■ **GIVEN REQUEST**:
Turn every line of the material below into a JSON list of strings, one string per line, with blank lines dropped and the picture lines left out.

(A block of data)
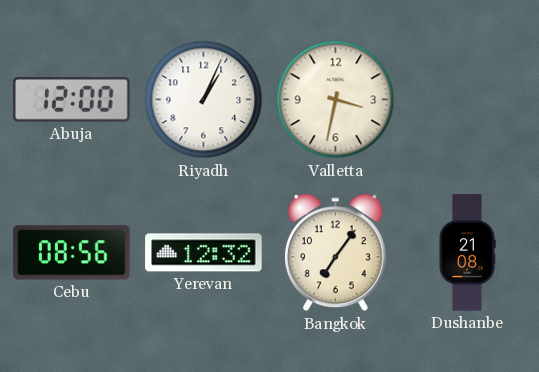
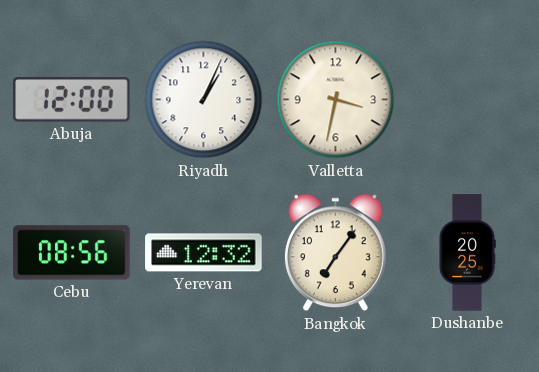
Dushanbe: 21:08 -> 20:25
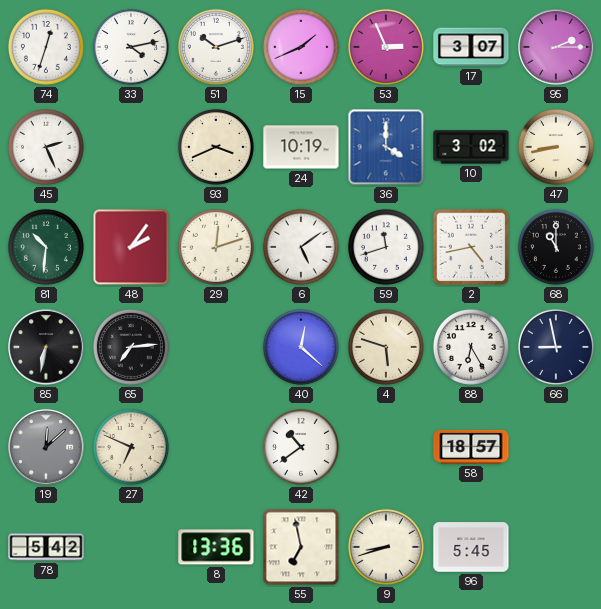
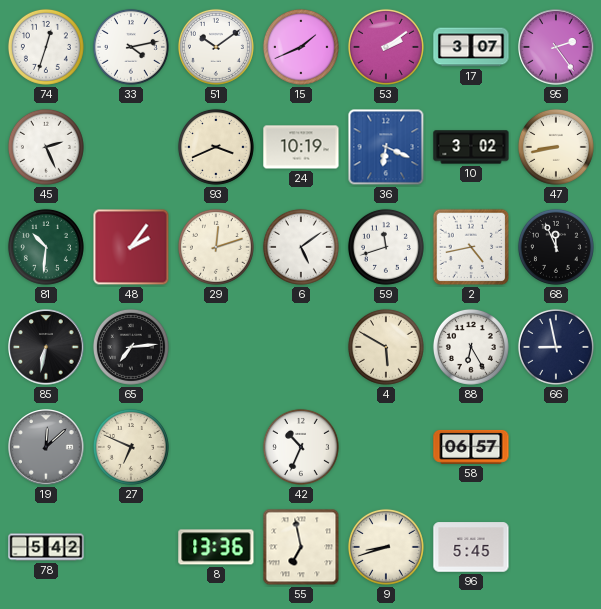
51: 10:12 -> 10:09
53: 2:56 -> 2:09
95: 2:15 -> 2:24
36: 4:00 -> 6:19
68: 11:00 -> 11:56
40: 12:22 -> none
4: 5:48 -> 5:50
42: 10:39 -> 10:34
58: 18:57 -> 06:57
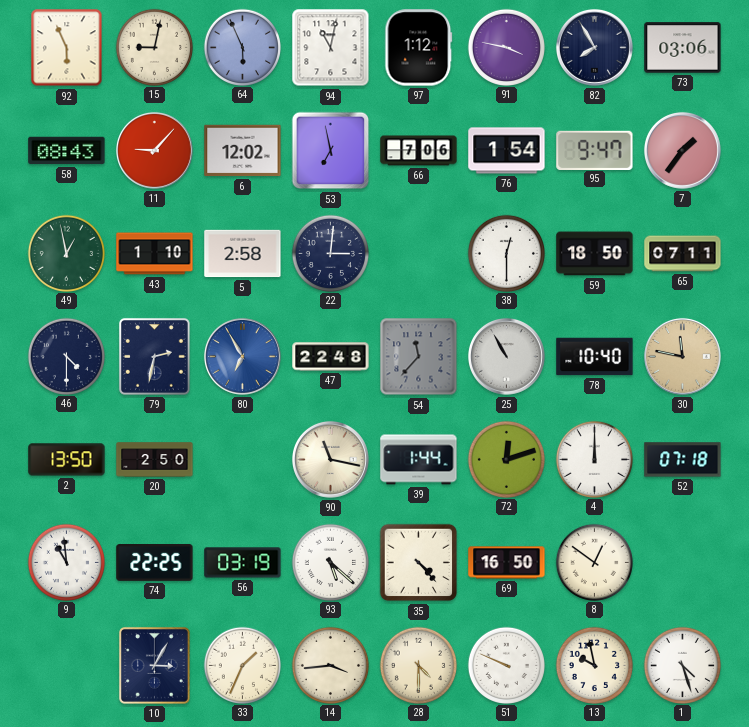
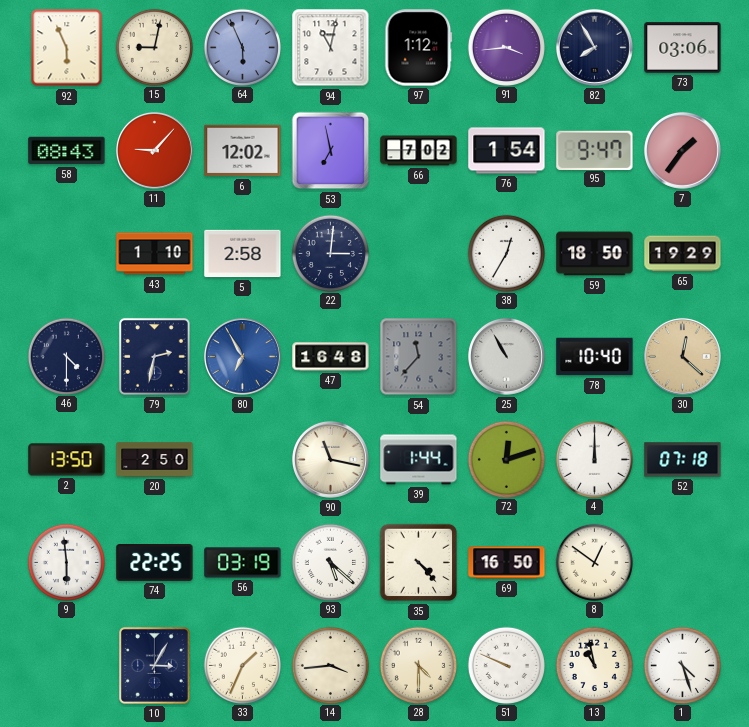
91: 3:47 -> 3:44
66: 7:06 -> 7:02
49: 12:58 -> none
38: 12:30 -> 12:35
65: 07:11 -> 19:29
47: 22:48 -> 16:48
30: 11:47 -> 12:22
9: 10:59 -> 5:59
13: 9:58 -> 10:58
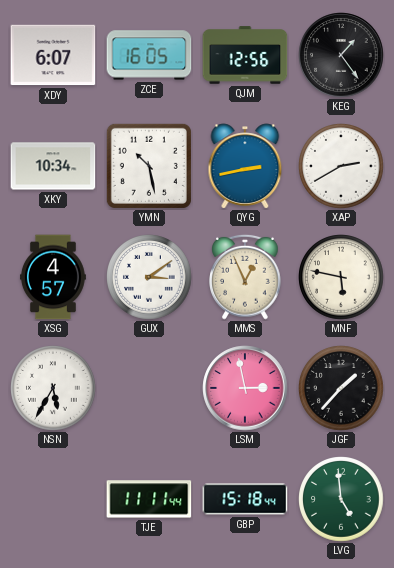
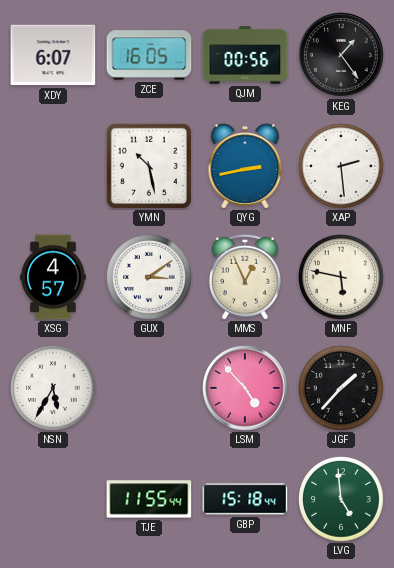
QJM: 12:56 -> 00:56
XKY: 10:34 -> none
XAP: 2:40 -> 2:29
LSM: 2:58 -> 4:53
TJE: 11:11 -> 11:55
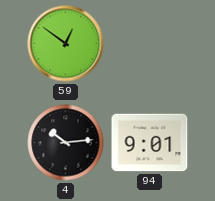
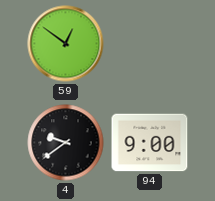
4: 10:14 -> 9:39
94: 9:01 -> 9:00
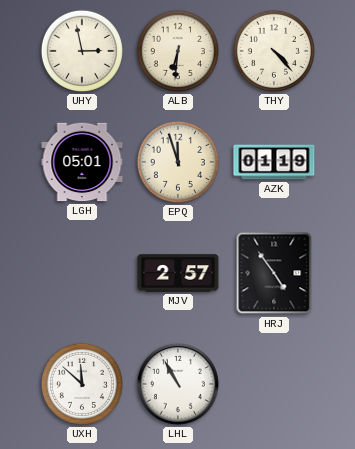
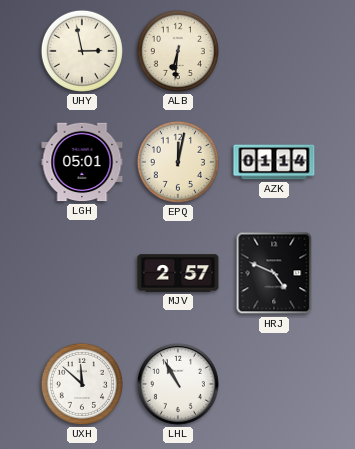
THY: 4:23 -> none
EPQ: 11:57 -> 12:02
AZK: 01:19 -> 01:14
HRJ: 4:54 -> 4:49
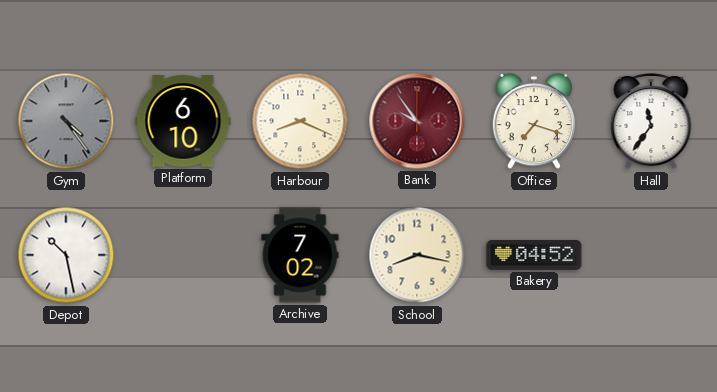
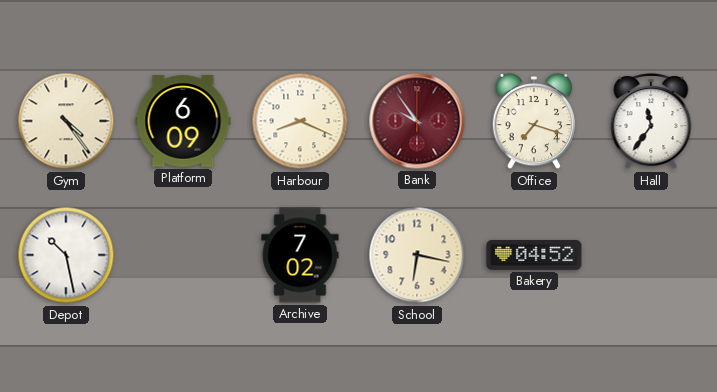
Gym dial: grey -> cream
Platform: 6:10 -> 6:09
School: 8:17 -> 6:17
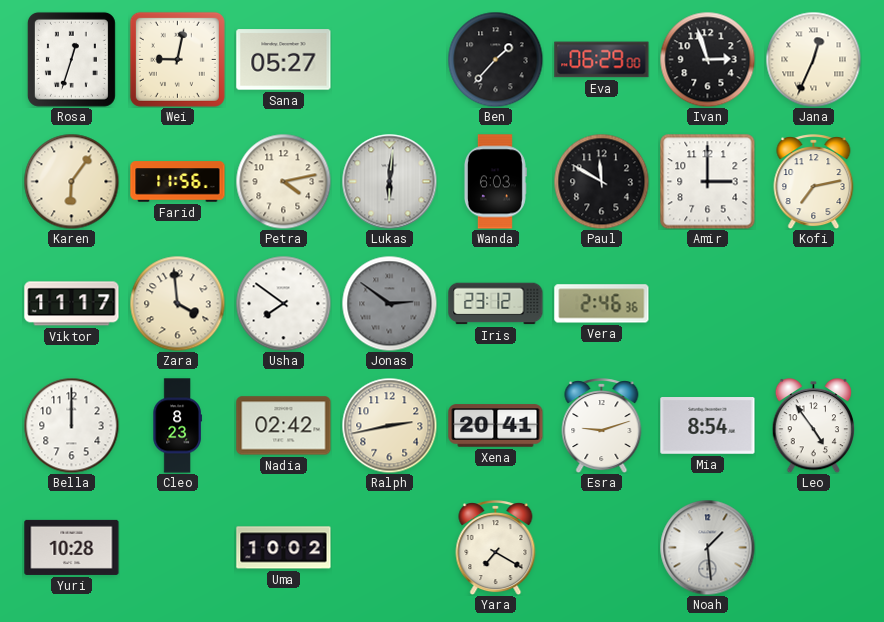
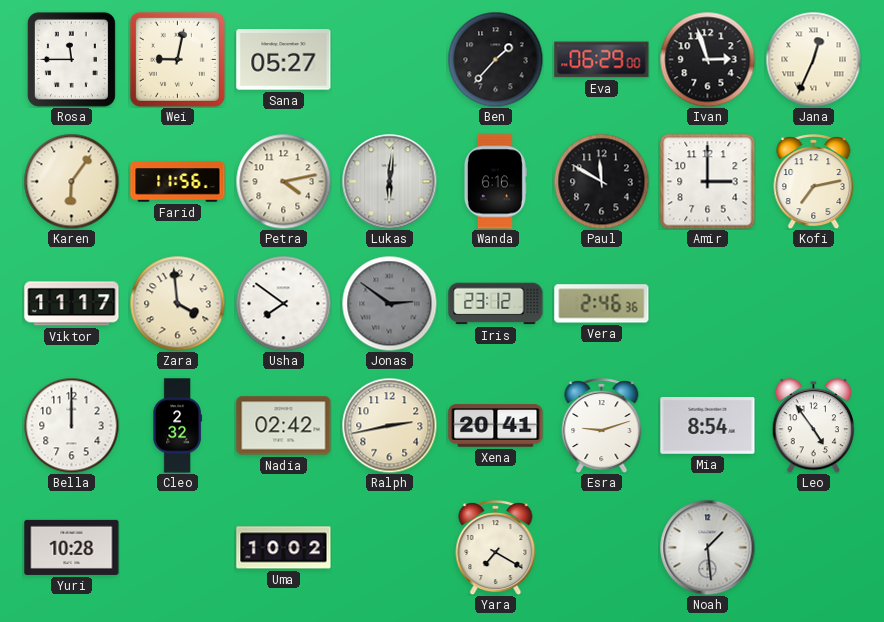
Rosa: 12:33 -> 11:45
Wanda: 6:03 -> 6:16
Cleo: 8:23 -> 2:32
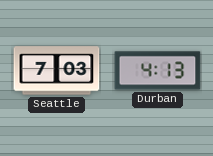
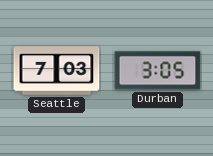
Durban: 4:13 -> 3:05
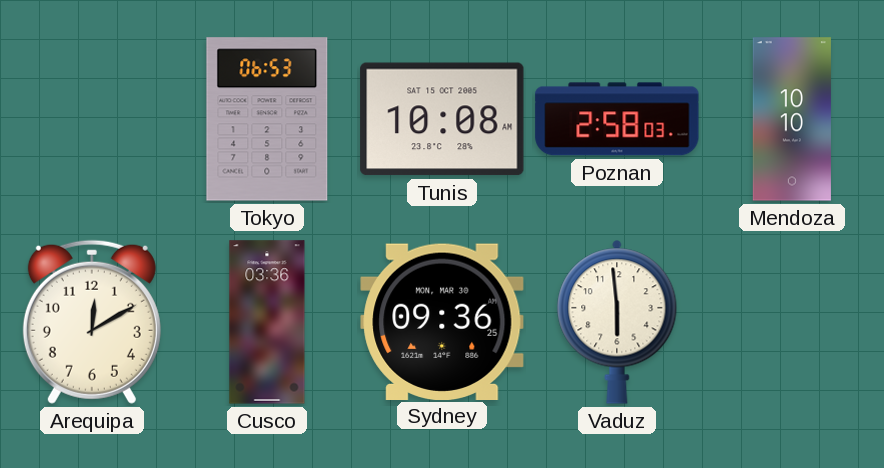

■ **WRITTEN SOLUTION**:
[
  "Dushanbe: 21:08 -> 20:25",
  "51: 10:12 -> 10:09",
  "53: 2:56 -> 2:09",
  "95: 2:15 -> 2:24",
  "36: 4:00 -> 6:19",
  "68: 11:00 -> 11:56",
  "40: 12:22 -> none",
  "4: 5:48 -> 5:50",
  "42: 10:39 -> 10:34",
  "58: 18:57 -> 06:57",
  "91: 3:47 -> 3:44",
  "66: 7:06 -> 7:02",
  "49: 12:58 -> none",
  "38: 12:30 -> 12:35",
  "65: 07:11 -> 19:29",
  "47: 22:48 -> 16:48",
  "30: 11:47 -> 12:22",
  "9: 10:59 -> 5:59",
  "13: 9:58 -> 10:58",
  "QJM: 12:56 -> 00:56",
  "XKY: 10:34 -> none",
  "XAP: 2:40 -> 2:29",
  "LSM: 2:58 -> 4:53",
  "TJE: 11:11 -> 11:55",
  "4: 10:14 -> 9:39",
  "94: 9:01 -> 9:00",
  "THY: 4:23 -> none",
  "EPQ: 11:57 -> 12:02",
  "AZK: 01:19 -> 01:14",
  "HRJ: 4:54 -> 4:49",
  "Gym dial: grey -> cream",
  "Platform: 6:10 -> 6:09",
  "School: 8:17 -> 6:17",
  "Rosa: 12:33 -> 11:45",
  "Wanda: 6:03 -> 6:16",
  "Cleo: 8:23 -> 2:32",
  "Durban: 4:13 -> 3:05"
]